— Start of Input data —

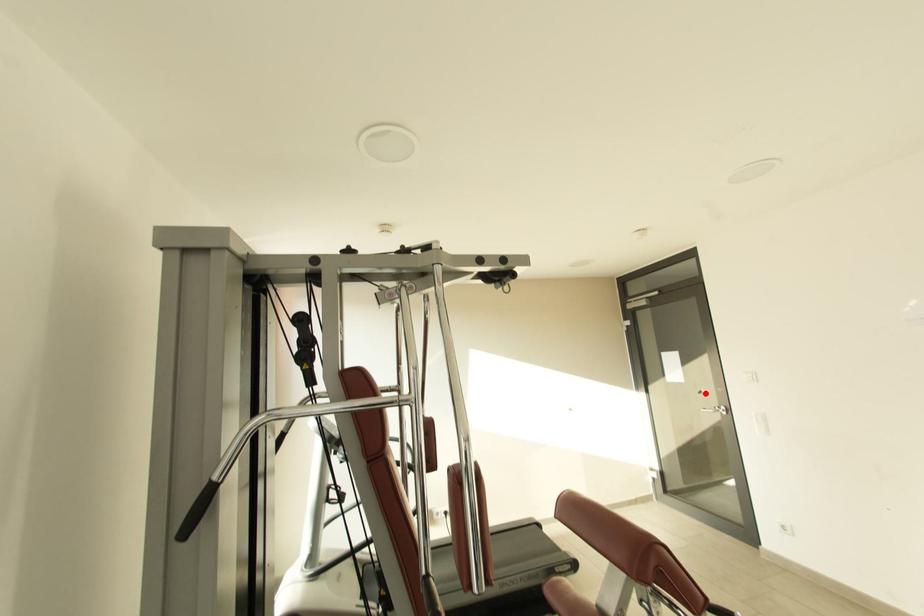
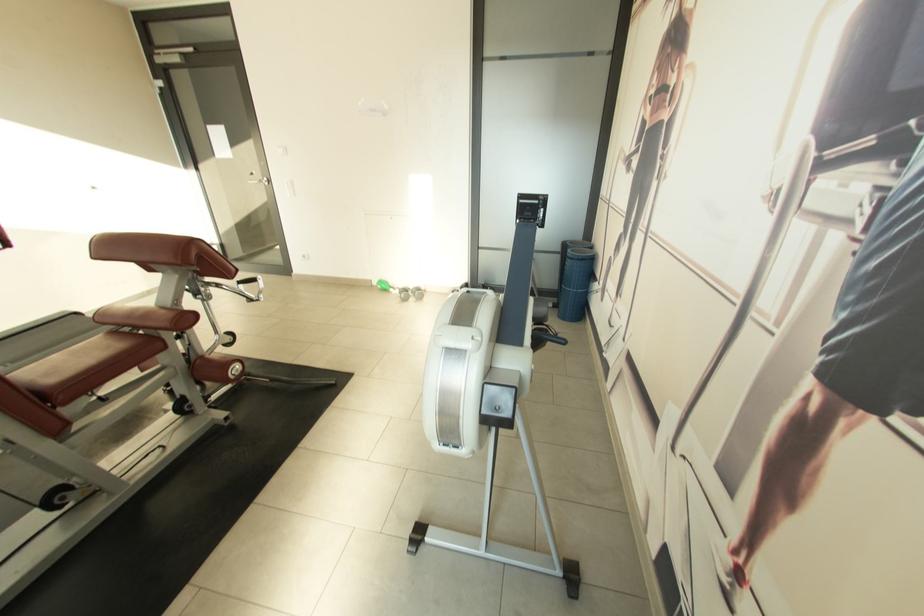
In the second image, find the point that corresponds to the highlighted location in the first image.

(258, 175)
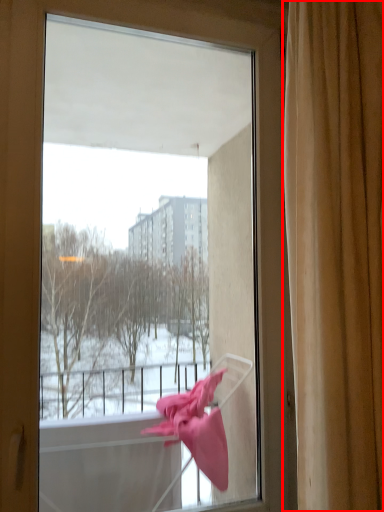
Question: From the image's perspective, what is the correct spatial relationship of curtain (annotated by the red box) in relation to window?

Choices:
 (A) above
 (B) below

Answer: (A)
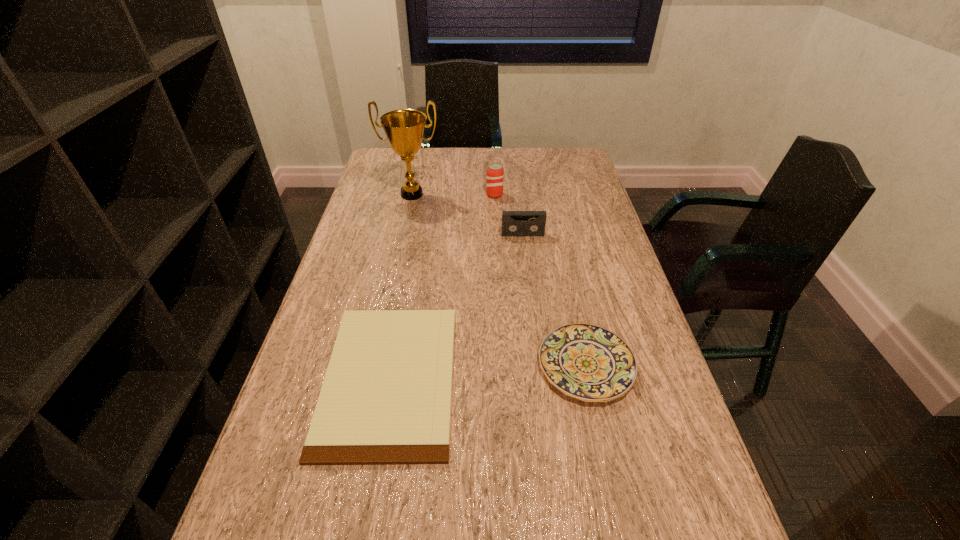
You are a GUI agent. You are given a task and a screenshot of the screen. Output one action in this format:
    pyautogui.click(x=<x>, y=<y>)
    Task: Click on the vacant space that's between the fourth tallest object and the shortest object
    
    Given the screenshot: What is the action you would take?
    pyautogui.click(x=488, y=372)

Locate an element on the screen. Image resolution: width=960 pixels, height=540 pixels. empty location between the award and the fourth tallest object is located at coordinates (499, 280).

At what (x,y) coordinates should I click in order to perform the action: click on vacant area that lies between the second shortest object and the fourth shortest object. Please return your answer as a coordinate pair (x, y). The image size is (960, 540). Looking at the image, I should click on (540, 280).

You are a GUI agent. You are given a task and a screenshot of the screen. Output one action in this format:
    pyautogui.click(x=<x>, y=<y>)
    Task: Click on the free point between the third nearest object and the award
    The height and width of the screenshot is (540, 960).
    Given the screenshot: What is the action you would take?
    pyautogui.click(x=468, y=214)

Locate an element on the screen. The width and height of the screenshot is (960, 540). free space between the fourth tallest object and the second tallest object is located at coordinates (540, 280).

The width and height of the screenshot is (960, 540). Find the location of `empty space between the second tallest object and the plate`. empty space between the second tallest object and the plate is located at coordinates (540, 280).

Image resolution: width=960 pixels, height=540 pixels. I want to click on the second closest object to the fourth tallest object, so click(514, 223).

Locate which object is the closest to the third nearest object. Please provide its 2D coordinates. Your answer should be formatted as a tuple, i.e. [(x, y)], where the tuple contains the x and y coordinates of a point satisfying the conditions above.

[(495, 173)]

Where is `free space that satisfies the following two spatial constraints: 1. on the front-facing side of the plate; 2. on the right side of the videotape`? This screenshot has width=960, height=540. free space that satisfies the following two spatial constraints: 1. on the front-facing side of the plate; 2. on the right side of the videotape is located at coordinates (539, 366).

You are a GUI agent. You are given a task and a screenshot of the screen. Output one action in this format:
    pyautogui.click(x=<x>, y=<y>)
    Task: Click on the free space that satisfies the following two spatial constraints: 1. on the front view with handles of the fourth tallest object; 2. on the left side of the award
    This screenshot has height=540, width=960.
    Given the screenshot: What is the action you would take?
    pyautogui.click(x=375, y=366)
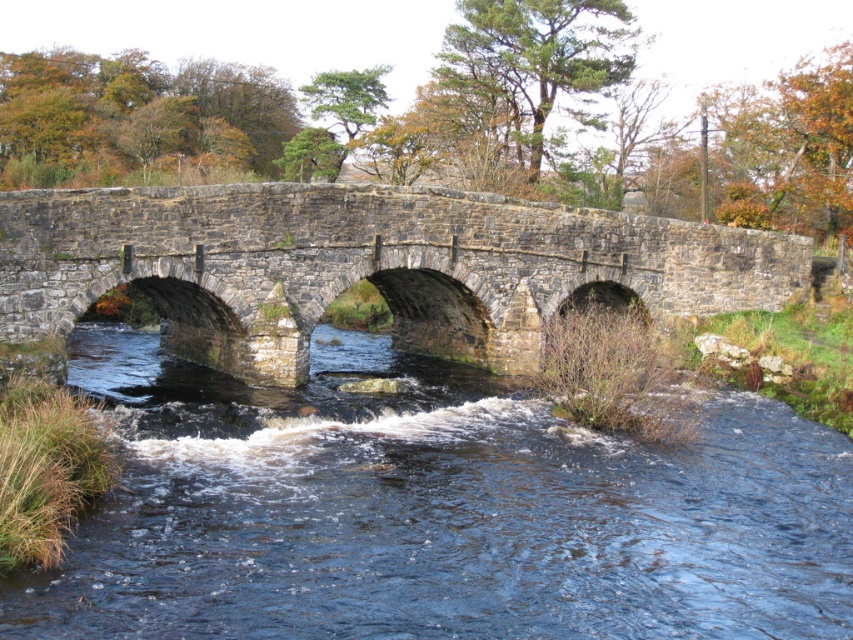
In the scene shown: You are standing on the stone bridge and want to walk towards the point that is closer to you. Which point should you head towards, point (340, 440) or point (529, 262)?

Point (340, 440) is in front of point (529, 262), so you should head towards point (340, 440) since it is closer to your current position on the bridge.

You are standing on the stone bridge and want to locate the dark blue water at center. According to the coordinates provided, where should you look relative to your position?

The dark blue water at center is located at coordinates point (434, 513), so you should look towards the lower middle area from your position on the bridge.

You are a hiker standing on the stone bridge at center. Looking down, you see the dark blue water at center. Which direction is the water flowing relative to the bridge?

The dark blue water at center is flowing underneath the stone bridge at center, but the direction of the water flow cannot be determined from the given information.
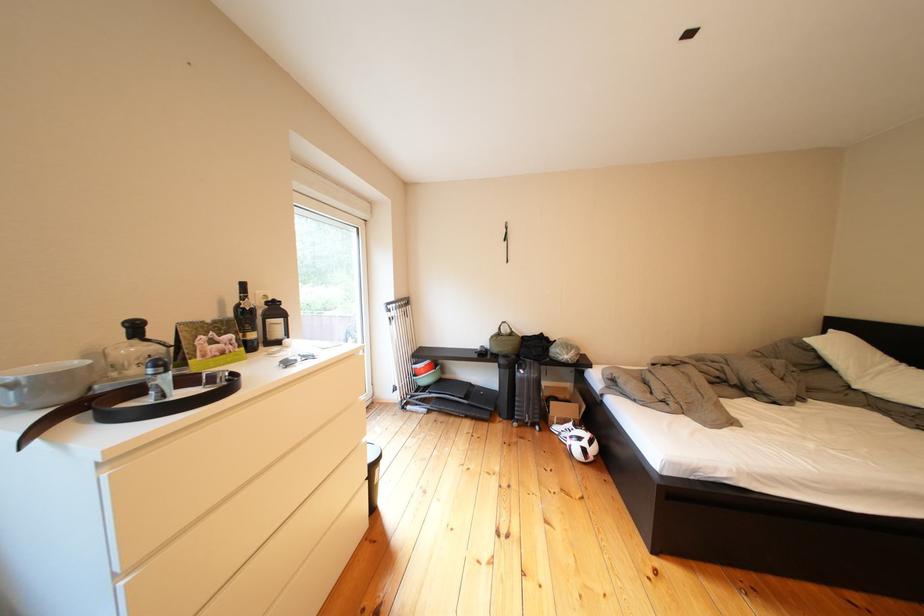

— End of Input data —
— Start of Input data —

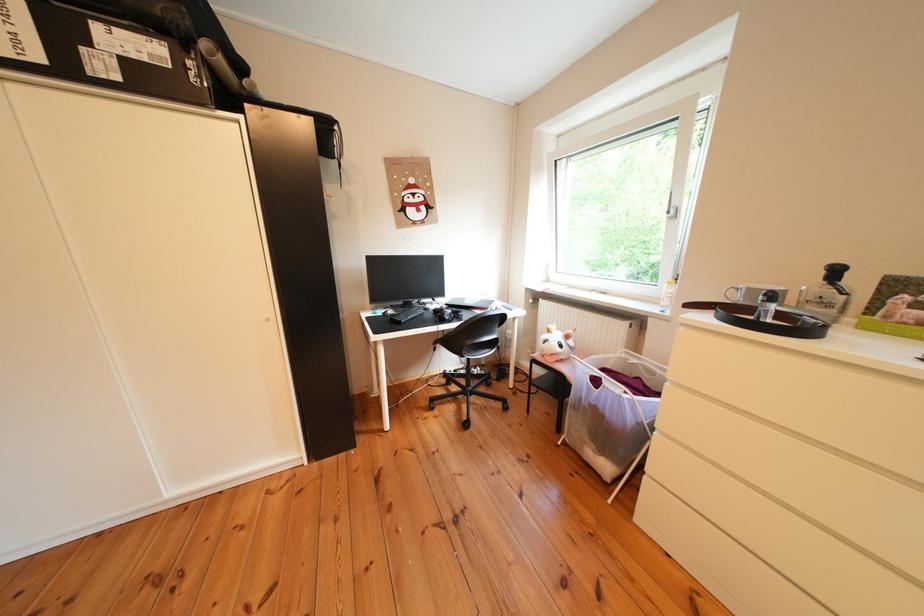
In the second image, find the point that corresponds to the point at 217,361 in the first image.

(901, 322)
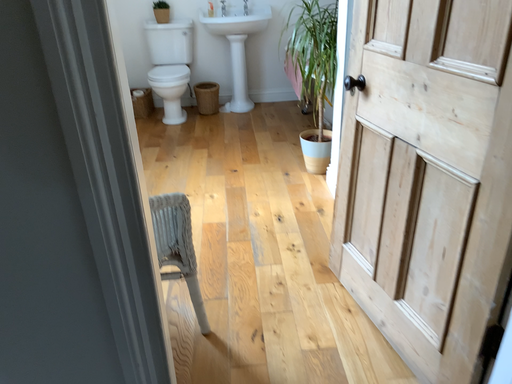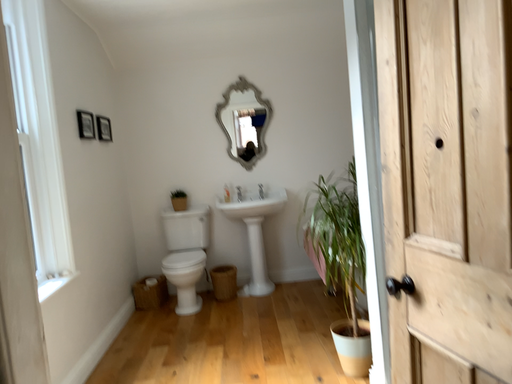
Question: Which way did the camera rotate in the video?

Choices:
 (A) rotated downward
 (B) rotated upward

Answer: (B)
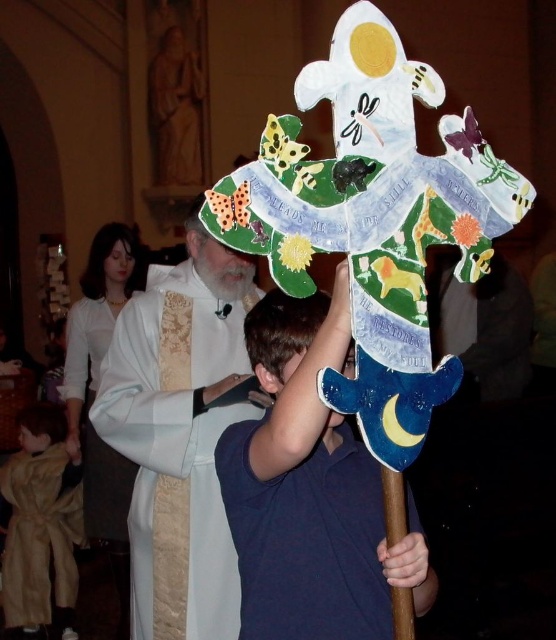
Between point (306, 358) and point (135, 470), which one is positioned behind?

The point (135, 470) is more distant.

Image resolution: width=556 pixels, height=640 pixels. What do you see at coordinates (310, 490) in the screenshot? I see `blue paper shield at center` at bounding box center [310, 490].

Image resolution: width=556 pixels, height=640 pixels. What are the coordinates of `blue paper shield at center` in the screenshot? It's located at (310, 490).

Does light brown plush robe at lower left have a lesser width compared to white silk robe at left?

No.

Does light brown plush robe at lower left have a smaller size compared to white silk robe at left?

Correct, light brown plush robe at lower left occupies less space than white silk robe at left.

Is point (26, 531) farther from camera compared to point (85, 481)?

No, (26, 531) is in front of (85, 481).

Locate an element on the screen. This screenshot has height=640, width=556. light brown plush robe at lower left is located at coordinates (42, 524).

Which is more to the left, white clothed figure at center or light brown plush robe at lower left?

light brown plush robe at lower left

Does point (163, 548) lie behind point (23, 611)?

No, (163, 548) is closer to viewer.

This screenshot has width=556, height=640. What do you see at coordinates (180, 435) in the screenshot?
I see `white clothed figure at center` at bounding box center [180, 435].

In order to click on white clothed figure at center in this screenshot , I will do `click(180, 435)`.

— End of Input data —
— Start of Input data —

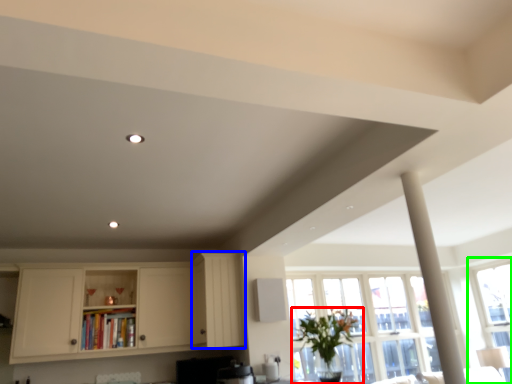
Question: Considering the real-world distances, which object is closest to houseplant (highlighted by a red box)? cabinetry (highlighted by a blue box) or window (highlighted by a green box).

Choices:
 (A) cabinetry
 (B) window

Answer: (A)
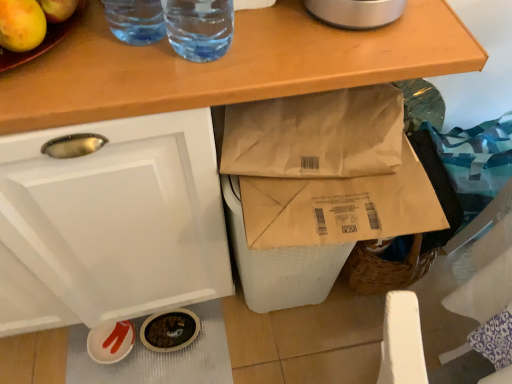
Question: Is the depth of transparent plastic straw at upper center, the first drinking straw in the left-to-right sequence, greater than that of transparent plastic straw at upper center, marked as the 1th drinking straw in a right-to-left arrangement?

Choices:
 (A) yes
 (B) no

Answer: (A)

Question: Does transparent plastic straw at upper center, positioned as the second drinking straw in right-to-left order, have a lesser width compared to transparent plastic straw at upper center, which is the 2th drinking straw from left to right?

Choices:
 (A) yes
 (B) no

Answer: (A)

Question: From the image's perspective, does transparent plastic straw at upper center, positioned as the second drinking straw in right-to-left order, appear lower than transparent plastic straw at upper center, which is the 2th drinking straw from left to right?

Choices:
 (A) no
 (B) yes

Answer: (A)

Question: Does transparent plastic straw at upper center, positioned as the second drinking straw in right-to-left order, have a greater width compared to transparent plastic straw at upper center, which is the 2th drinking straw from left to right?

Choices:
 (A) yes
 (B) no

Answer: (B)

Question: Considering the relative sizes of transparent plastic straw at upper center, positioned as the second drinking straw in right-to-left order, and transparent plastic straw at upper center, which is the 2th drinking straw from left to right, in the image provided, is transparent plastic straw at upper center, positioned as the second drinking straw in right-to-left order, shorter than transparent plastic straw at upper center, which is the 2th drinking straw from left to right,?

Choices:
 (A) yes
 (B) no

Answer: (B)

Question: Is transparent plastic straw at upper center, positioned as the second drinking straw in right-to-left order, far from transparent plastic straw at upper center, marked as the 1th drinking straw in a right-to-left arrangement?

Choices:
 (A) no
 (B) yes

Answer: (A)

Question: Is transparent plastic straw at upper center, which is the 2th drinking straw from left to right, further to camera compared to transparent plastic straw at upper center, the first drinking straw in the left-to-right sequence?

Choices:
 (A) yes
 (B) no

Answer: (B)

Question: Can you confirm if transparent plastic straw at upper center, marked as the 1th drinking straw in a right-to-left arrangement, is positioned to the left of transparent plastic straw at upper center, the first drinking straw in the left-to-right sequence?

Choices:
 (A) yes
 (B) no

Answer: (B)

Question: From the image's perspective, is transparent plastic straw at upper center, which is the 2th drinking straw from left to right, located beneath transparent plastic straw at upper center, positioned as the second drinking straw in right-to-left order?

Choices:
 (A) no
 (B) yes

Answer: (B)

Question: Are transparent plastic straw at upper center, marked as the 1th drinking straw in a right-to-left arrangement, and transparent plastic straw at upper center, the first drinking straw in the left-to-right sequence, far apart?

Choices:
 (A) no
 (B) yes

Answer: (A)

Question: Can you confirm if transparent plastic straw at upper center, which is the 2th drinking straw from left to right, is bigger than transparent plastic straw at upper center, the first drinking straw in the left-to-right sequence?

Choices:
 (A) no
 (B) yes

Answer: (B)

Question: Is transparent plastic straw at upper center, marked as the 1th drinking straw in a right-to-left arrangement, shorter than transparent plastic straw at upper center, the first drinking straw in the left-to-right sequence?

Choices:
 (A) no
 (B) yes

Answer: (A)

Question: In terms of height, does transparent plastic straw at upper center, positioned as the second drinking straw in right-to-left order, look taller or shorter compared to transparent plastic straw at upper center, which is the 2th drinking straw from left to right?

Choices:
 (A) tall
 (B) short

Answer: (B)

— End of Input data —

> _Written request_: Copy the entries between the lines containing "In the scene" and "You are a hiker", inclusive, reproducing each line without changes.

> _The answer_:
In the scene shown: You are standing on the stone bridge and want to walk towards the point that is closer to you. Which point should you head towards, point (340, 440) or point (529, 262)?

Point (340, 440) is in front of point (529, 262), so you should head towards point (340, 440) since it is closer to your current position on the bridge.

You are standing on the stone bridge and want to locate the dark blue water at center. According to the coordinates provided, where should you look relative to your position?

The dark blue water at center is located at coordinates point (434, 513), so you should look towards the lower middle area from your position on the bridge.

You are a hiker standing on the stone bridge at center. Looking down, you see the dark blue water at center. Which direction is the water flowing relative to the bridge?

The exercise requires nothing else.